* WHAT THE EXERCISE ASKS:
Copy out, from the entries below, each line holding the string "moved".

Image sequences with motion text
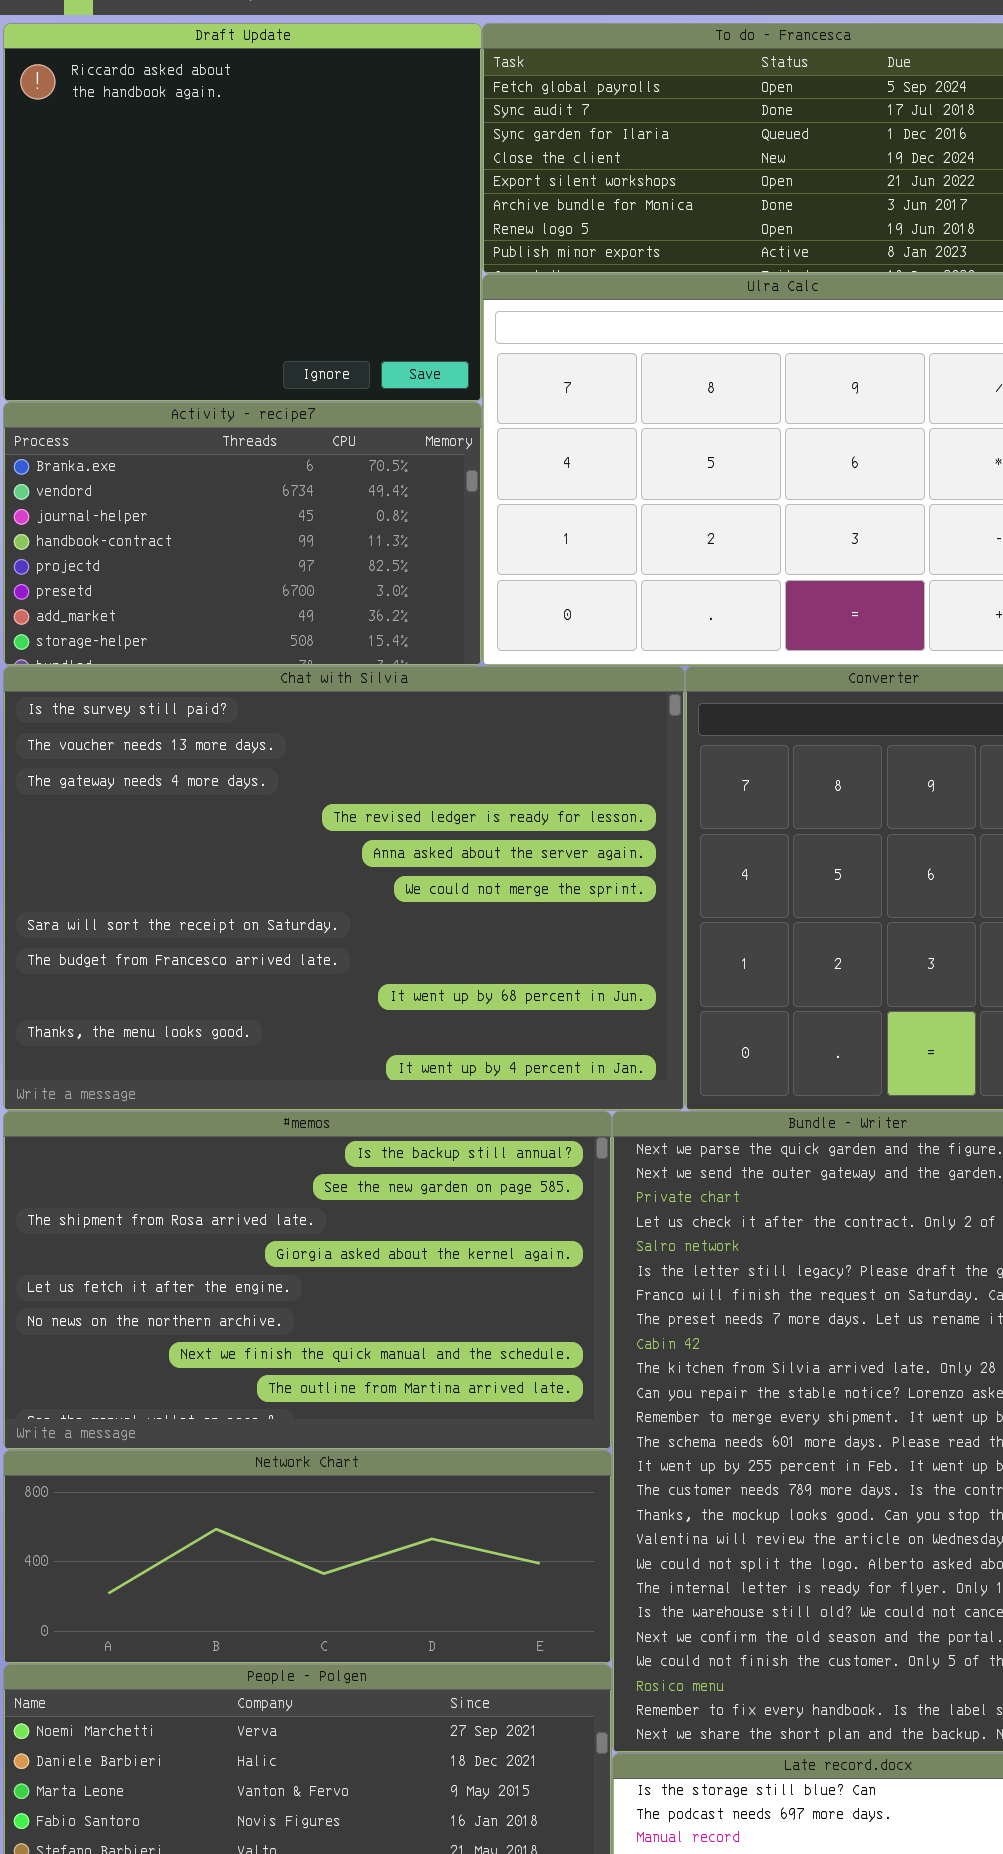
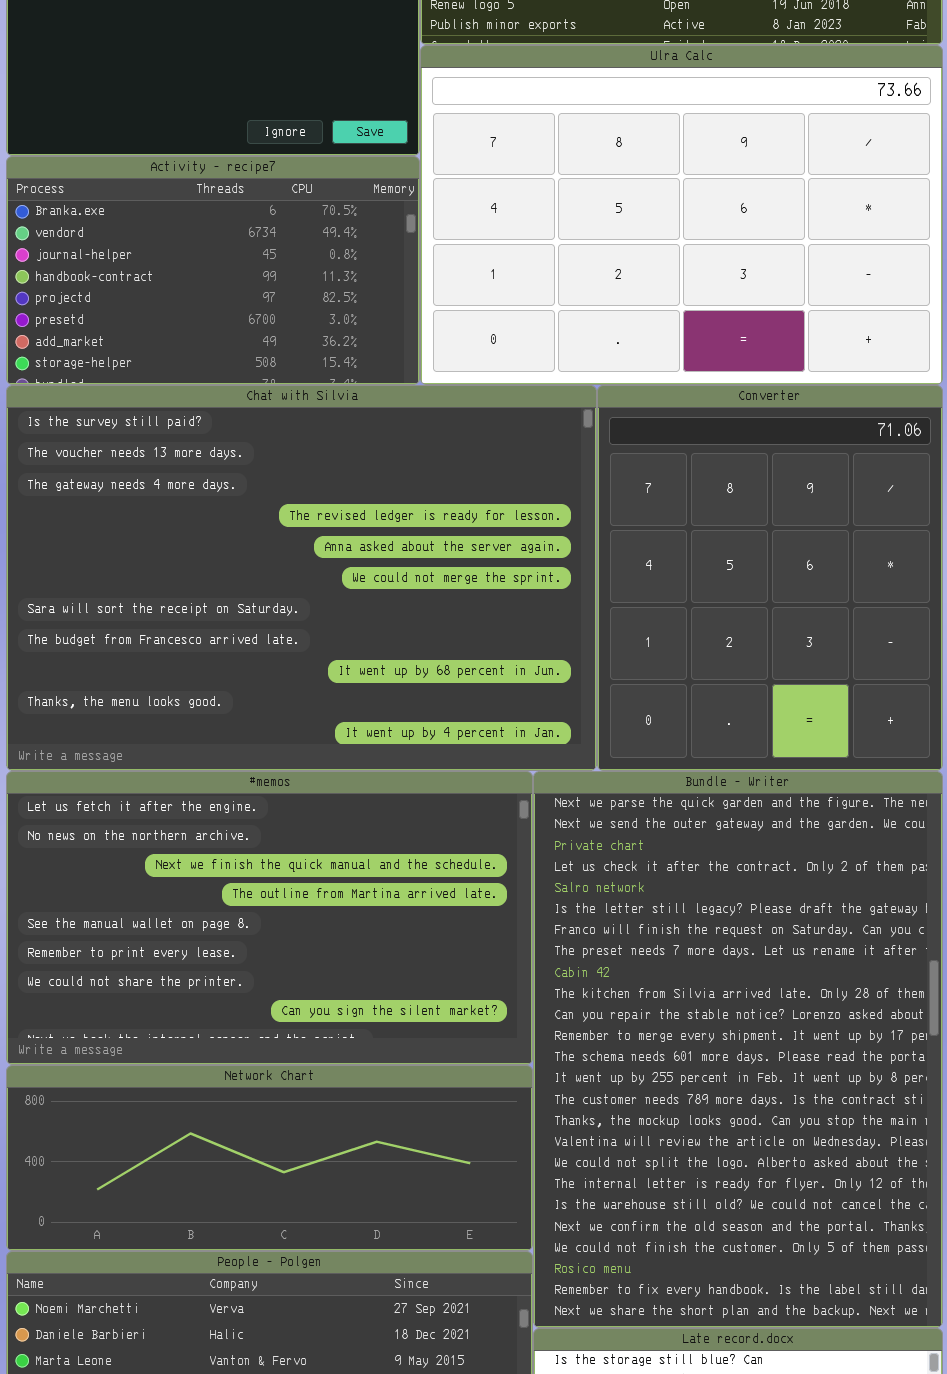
#memos: [3,1111,612,1450] -> [6,771,533,1065], scrolled down 4 rows

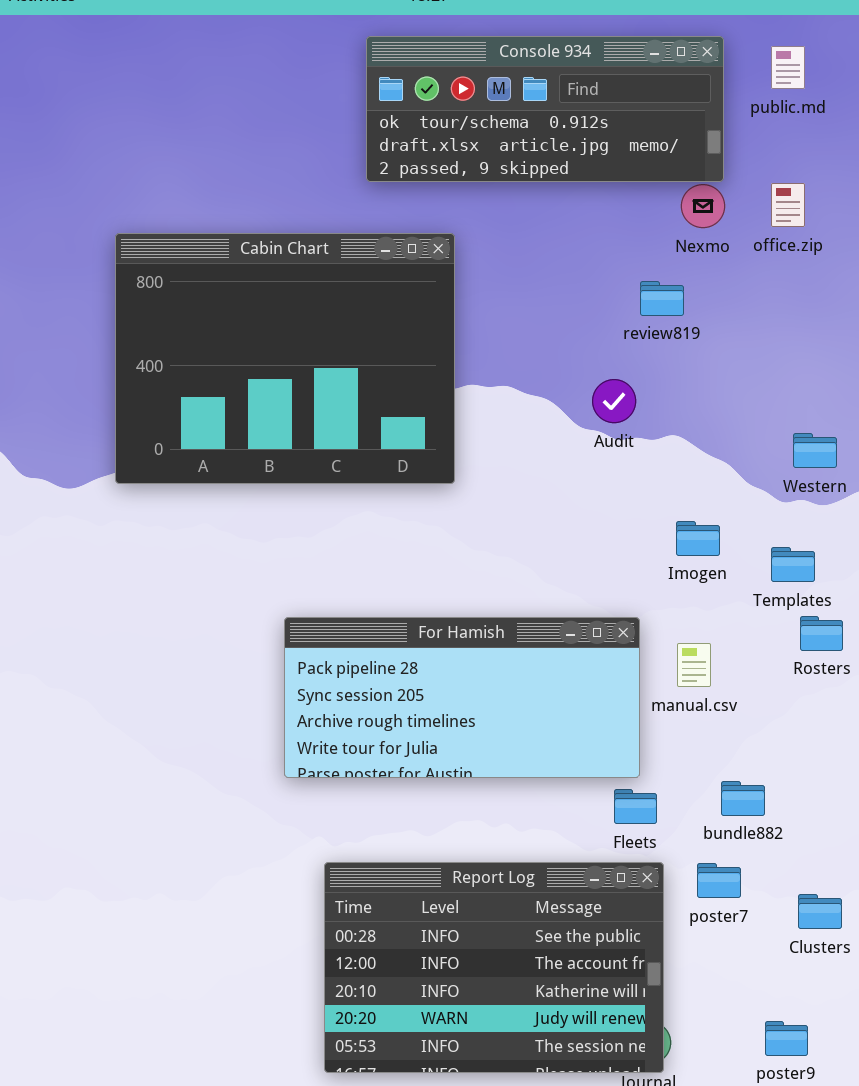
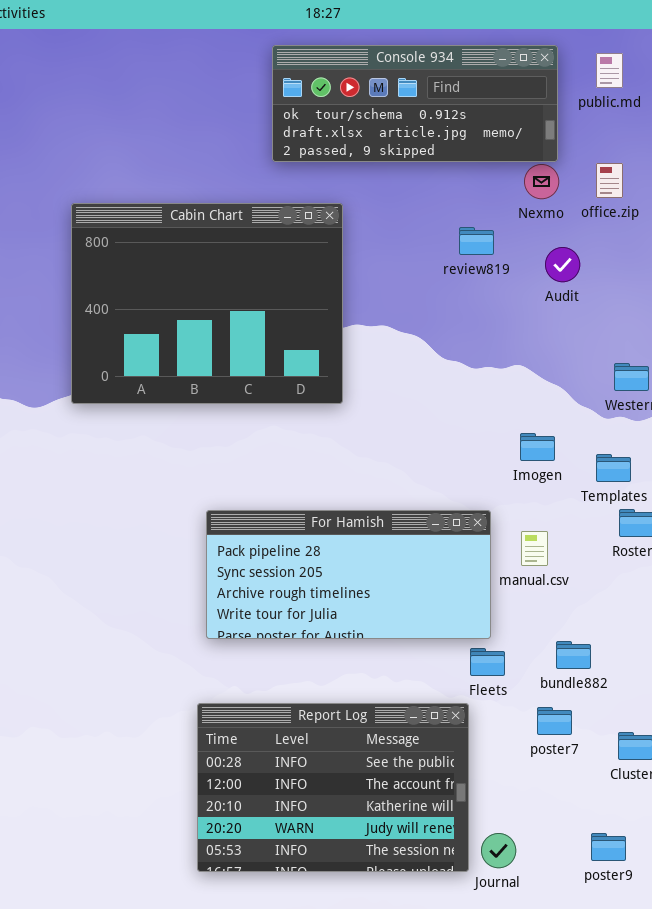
review819: [640,281,684,316] -> [459,227,494,255], moved
Audit: [592,379,636,423] -> [545,247,580,282], moved
Report Log: [324,862,664,1073] -> [197,703,469,872], moved

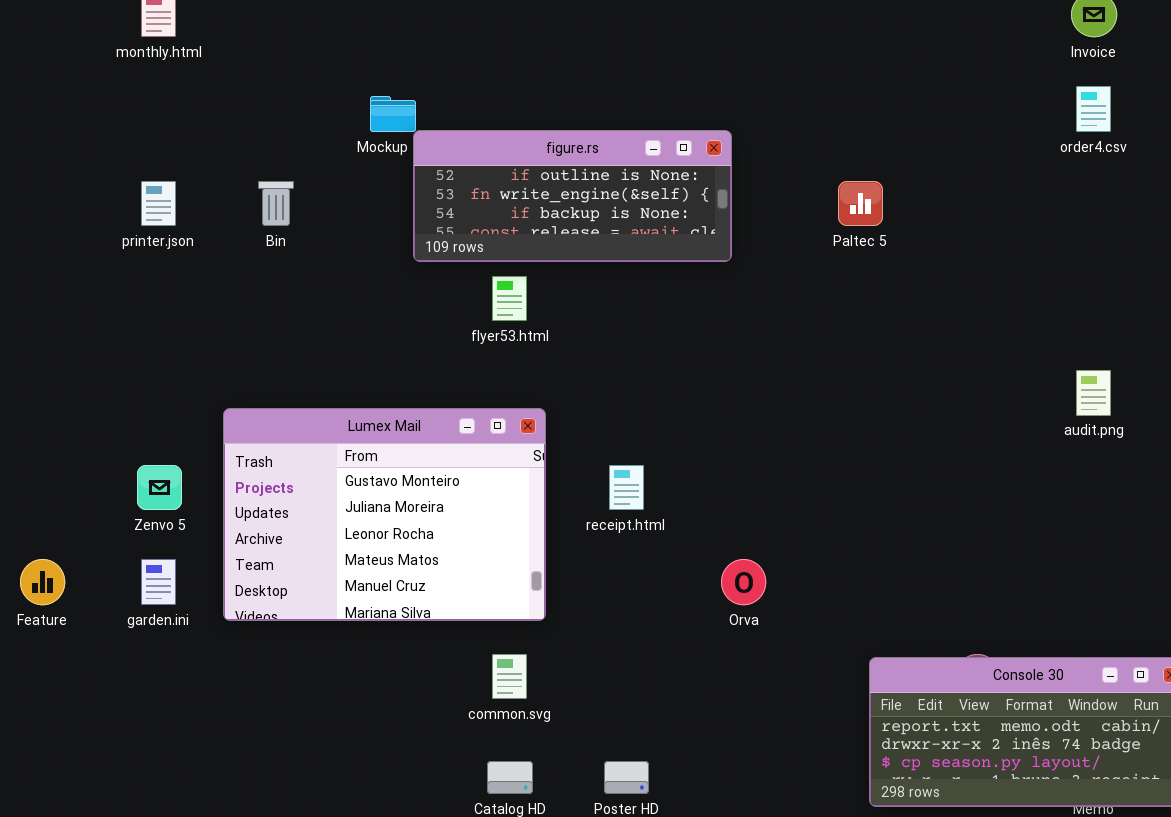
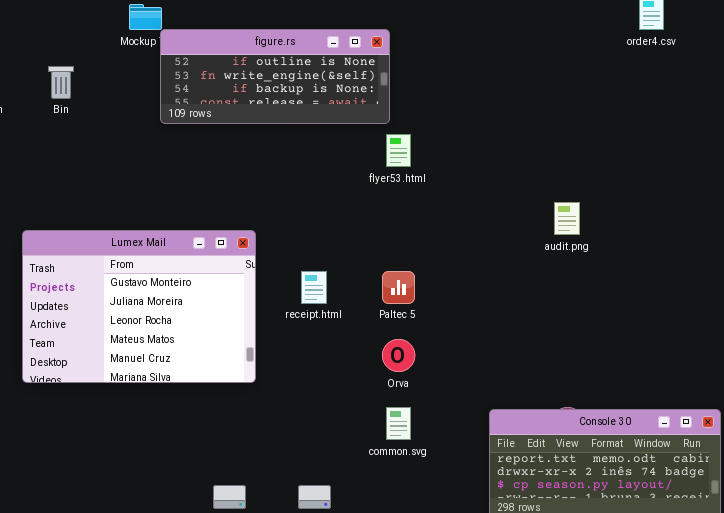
Paltec 5: [838,181,883,226] -> [382,271,415,304], moved
flyer53.html: [492,276,527,321] -> [386,134,411,167], moved
audit.png: [1076,370,1111,416] -> [554,202,580,235], moved
common.svg: [492,654,527,699] -> [386,407,411,440], moved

* PROBLEM SOLUTION:
review819: [640,281,684,316] -> [459,227,494,255], moved
Audit: [592,379,636,423] -> [545,247,580,282], moved
Report Log: [324,862,664,1073] -> [197,703,469,872], moved
Paltec 5: [838,181,883,226] -> [382,271,415,304], moved
flyer53.html: [492,276,527,321] -> [386,134,411,167], moved
audit.png: [1076,370,1111,416] -> [554,202,580,235], moved
common.svg: [492,654,527,699] -> [386,407,411,440], moved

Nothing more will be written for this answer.